Object tracking records:
##############################
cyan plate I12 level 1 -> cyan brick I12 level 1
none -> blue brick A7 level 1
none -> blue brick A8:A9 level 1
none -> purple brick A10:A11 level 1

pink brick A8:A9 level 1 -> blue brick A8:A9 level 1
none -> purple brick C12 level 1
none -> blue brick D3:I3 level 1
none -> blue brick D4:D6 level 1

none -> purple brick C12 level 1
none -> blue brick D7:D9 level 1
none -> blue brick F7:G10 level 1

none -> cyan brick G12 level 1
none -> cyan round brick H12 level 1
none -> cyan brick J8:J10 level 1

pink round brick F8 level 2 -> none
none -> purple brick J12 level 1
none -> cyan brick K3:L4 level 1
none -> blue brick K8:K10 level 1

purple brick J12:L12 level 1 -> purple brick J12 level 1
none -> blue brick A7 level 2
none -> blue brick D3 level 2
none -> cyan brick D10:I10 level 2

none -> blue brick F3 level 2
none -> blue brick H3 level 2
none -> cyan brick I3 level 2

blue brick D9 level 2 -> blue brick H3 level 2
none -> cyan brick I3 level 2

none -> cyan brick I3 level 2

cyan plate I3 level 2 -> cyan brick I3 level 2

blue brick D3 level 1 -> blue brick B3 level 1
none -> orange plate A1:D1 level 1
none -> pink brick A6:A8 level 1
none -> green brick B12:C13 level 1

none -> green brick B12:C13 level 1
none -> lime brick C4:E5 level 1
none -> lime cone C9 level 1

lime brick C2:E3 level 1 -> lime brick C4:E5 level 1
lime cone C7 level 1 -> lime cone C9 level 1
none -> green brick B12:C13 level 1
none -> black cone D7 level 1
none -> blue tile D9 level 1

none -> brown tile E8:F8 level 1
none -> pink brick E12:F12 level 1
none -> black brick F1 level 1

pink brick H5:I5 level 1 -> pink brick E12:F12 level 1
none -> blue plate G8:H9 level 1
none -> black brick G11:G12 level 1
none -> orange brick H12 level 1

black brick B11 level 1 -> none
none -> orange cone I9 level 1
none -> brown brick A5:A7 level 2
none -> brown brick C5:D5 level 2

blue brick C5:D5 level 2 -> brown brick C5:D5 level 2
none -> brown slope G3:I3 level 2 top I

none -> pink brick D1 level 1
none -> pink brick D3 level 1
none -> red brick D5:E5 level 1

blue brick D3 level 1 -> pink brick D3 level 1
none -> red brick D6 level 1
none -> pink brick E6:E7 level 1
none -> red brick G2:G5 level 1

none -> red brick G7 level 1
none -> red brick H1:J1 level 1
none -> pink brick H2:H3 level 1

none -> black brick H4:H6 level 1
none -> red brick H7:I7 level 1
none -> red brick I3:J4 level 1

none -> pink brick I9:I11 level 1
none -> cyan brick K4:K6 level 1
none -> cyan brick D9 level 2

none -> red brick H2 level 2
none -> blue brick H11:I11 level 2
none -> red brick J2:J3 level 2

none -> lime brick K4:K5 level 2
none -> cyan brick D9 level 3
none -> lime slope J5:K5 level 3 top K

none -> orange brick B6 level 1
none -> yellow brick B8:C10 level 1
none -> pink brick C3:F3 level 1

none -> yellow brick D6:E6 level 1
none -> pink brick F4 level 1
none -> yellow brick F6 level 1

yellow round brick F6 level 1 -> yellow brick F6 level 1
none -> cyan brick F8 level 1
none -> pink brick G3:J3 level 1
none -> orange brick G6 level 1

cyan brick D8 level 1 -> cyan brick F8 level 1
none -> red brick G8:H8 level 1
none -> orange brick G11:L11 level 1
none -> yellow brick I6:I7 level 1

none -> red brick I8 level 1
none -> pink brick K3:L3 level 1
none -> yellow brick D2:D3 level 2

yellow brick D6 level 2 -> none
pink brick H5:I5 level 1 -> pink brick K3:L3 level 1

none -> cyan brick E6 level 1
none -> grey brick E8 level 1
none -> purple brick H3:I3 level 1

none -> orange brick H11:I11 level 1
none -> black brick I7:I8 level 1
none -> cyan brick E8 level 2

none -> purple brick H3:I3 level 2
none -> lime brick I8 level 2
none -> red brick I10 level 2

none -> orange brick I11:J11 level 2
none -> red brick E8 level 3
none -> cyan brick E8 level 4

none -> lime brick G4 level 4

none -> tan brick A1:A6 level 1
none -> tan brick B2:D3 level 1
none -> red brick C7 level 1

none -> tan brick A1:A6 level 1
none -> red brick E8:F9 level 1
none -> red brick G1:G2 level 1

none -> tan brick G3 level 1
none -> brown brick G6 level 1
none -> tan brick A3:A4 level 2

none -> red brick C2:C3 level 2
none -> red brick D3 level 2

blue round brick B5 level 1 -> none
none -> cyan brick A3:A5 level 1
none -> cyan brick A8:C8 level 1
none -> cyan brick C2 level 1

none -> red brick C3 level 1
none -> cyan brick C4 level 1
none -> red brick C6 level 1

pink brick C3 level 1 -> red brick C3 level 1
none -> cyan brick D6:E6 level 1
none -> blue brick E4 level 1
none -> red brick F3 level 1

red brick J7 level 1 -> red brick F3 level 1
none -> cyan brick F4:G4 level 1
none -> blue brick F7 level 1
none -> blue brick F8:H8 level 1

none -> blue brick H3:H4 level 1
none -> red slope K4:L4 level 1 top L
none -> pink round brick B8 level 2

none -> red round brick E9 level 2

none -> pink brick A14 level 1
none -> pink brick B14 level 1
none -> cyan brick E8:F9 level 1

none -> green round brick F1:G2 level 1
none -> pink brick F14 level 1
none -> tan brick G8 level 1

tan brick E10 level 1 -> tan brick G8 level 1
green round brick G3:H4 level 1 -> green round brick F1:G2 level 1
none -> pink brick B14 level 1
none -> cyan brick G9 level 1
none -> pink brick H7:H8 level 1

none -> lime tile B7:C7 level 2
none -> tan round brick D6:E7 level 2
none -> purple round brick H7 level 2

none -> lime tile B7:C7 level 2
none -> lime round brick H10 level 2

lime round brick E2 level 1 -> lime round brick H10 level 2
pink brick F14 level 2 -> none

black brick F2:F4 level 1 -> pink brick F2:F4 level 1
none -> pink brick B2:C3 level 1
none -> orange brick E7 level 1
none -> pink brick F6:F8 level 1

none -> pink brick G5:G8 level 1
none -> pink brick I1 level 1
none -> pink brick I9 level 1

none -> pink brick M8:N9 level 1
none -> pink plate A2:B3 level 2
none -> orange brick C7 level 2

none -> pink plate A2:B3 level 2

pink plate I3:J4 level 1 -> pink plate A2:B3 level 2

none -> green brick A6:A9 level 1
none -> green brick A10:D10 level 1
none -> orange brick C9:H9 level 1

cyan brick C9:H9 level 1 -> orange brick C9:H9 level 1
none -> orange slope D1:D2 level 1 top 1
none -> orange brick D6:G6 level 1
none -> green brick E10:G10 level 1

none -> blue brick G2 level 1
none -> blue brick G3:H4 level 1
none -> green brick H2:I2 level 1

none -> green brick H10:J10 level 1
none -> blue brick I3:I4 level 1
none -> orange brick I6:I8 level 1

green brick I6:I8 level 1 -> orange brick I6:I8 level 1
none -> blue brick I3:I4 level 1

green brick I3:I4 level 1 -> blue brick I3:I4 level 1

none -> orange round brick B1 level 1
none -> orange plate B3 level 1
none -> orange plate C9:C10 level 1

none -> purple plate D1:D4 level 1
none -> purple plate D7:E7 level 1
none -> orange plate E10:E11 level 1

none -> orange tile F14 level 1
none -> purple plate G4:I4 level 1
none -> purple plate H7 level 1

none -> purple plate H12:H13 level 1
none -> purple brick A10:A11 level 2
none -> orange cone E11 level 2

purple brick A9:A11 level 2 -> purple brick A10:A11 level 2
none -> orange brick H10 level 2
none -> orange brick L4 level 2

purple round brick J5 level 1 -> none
##############################
### WORK ITEM:
Reproduce verbatim the lines above, from the line with "pink plate I3:J4" through the line with "none -> blue brick G3:H4 level 1".

### REPLY:
pink plate I3:J4 level 1 -> pink plate A2:B3 level 2

none -> green brick A6:A9 level 1
none -> green brick A10:D10 level 1
none -> orange brick C9:H9 level 1

cyan brick C9:H9 level 1 -> orange brick C9:H9 level 1
none -> orange slope D1:D2 level 1 top 1
none -> orange brick D6:G6 level 1
none -> green brick E10:G10 level 1

none -> blue brick G2 level 1
none -> blue brick G3:H4 level 1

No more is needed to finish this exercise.